## Image sequences with shape edits
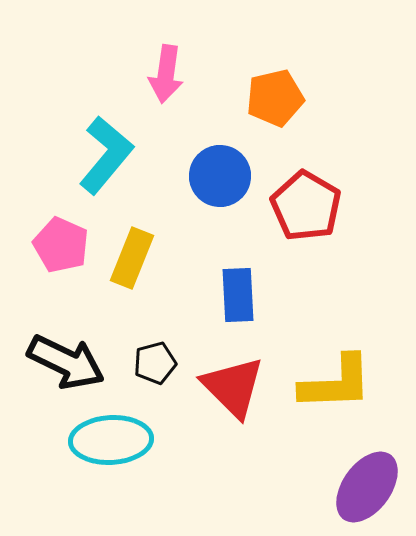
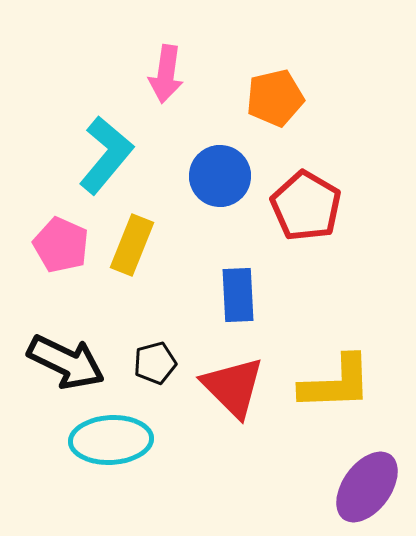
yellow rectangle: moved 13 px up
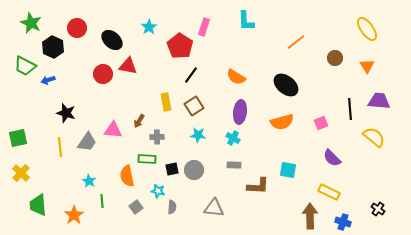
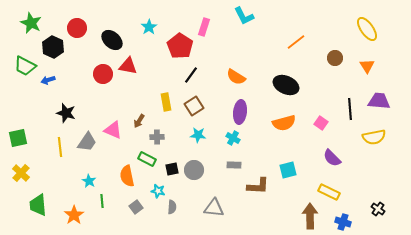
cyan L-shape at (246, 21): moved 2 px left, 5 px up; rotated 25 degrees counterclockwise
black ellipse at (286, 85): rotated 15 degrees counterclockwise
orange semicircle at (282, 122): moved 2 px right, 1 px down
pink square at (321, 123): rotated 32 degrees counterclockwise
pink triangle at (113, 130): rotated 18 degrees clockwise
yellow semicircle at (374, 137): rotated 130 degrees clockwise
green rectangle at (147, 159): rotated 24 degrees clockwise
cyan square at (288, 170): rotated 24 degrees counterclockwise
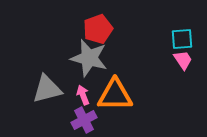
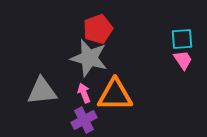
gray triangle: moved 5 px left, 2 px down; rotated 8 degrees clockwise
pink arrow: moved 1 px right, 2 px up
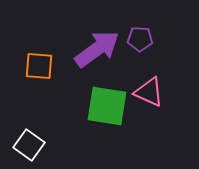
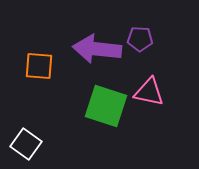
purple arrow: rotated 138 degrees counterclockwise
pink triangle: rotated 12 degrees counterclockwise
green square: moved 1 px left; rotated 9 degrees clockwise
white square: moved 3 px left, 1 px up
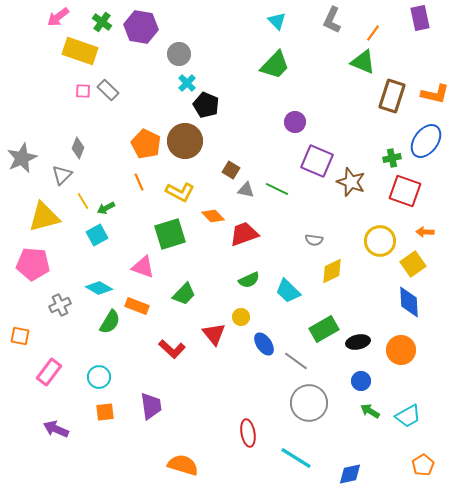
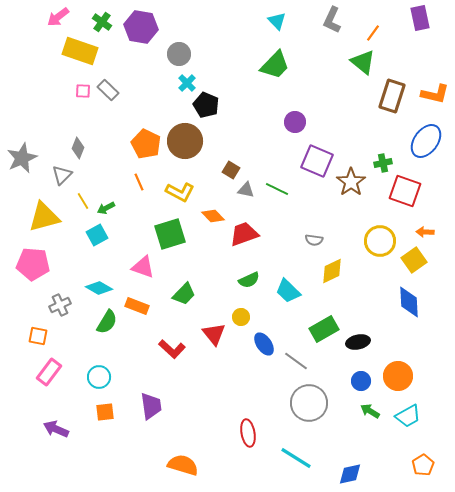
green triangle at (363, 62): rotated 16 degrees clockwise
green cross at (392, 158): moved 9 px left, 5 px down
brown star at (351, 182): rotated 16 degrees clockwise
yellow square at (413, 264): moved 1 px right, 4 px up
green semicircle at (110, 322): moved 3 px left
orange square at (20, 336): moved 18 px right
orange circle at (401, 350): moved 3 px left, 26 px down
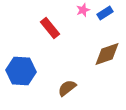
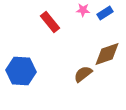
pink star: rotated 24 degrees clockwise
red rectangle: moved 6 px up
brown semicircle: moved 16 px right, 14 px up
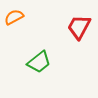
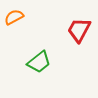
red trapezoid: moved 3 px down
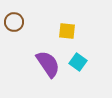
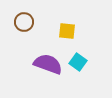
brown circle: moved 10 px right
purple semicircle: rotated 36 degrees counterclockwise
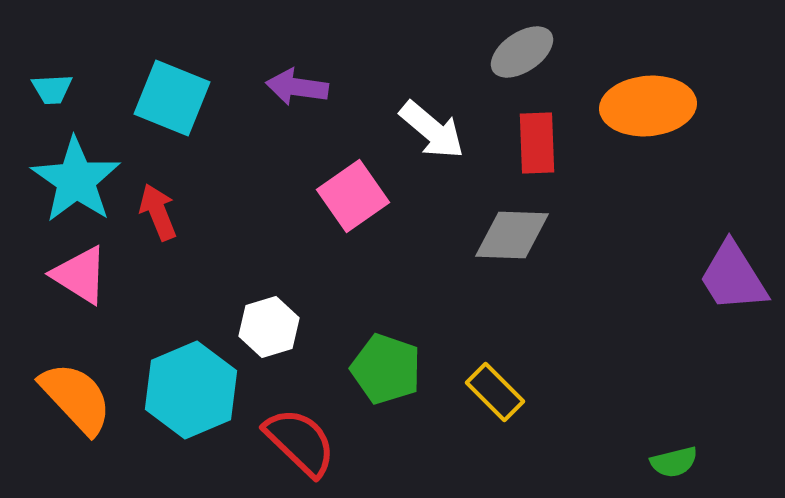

## ASSIGNMENT
What this exercise asks for is every line of the data above with the word "purple".

## TASK SOLUTION
purple arrow: rotated 138 degrees counterclockwise
purple semicircle: rotated 36 degrees counterclockwise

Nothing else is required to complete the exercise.